> INSTRUCTIONS TO FOLLOW:
Restate all of the entries exactly, dropping any pictures they hold.

Start of TASK DATA

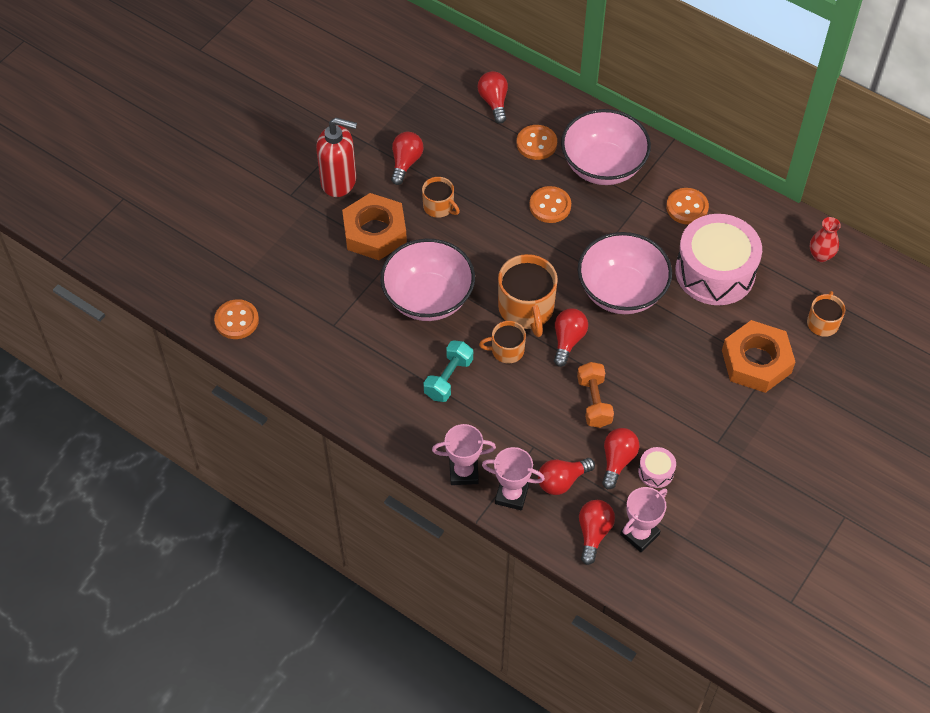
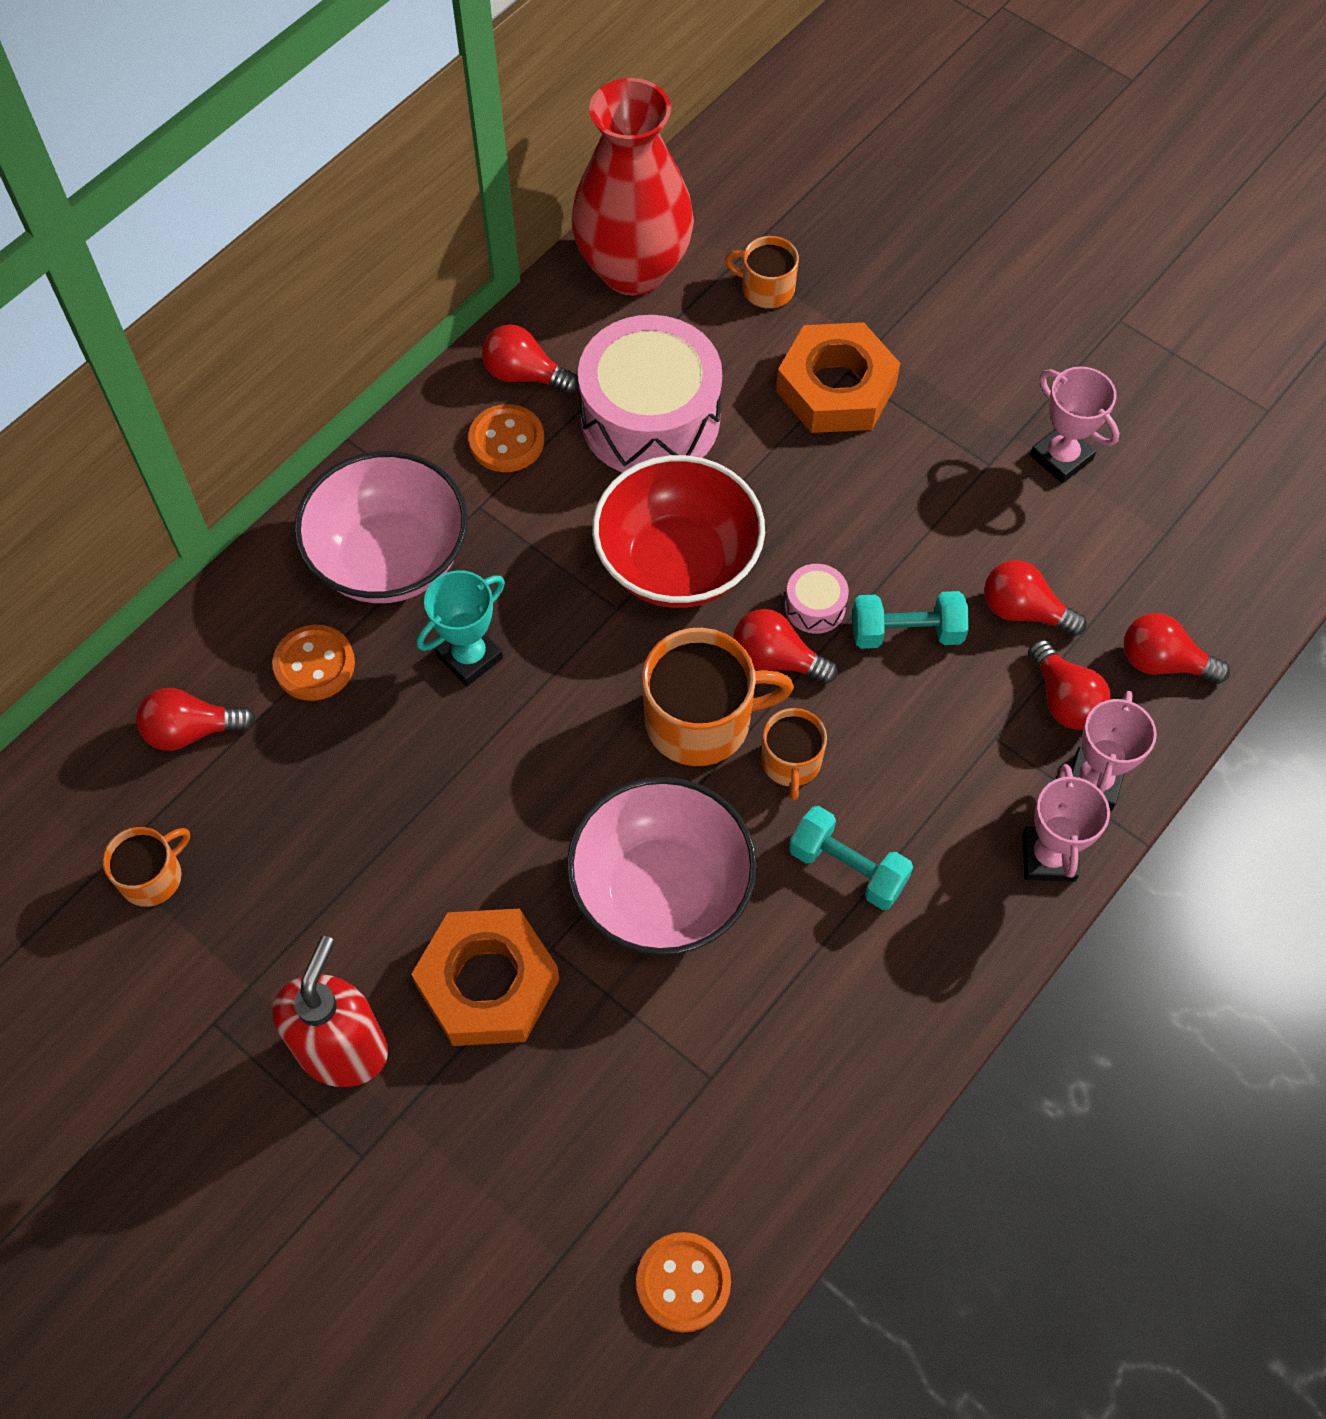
camera: 85 degrees left, 5 degrees up
(406, 163) = (317, 911): red light bulb -> red light bulb (525, 375)
(439, 206) = (441, 855): orange mug -> orange mug (152, 876)
(550, 206) = (469, 657): orange button -> turquoise trophy
(594, 402) = (906, 632): orange dumbbell -> turquoise dumbbell
(621, 291) = (678, 563): pink bowl -> red bowl
(639, 534) = (1162, 595): pink trophy -> pink trophy (1061, 457)
(656, 472) = (1044, 557): pink drum -> pink drum (815, 607)
(820, 255) = (633, 269): red vase -> red vase, size x2.45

End of TASK DATA

> OUTPUT BELOW:
camera: 85 degrees left, 5 degrees up
(406, 163) = (317, 911): red light bulb -> red light bulb (525, 375)
(439, 206) = (441, 855): orange mug -> orange mug (152, 876)
(550, 206) = (469, 657): orange button -> turquoise trophy
(594, 402) = (906, 632): orange dumbbell -> turquoise dumbbell
(621, 291) = (678, 563): pink bowl -> red bowl
(639, 534) = (1162, 595): pink trophy -> pink trophy (1061, 457)
(656, 472) = (1044, 557): pink drum -> pink drum (815, 607)
(820, 255) = (633, 269): red vase -> red vase, size x2.45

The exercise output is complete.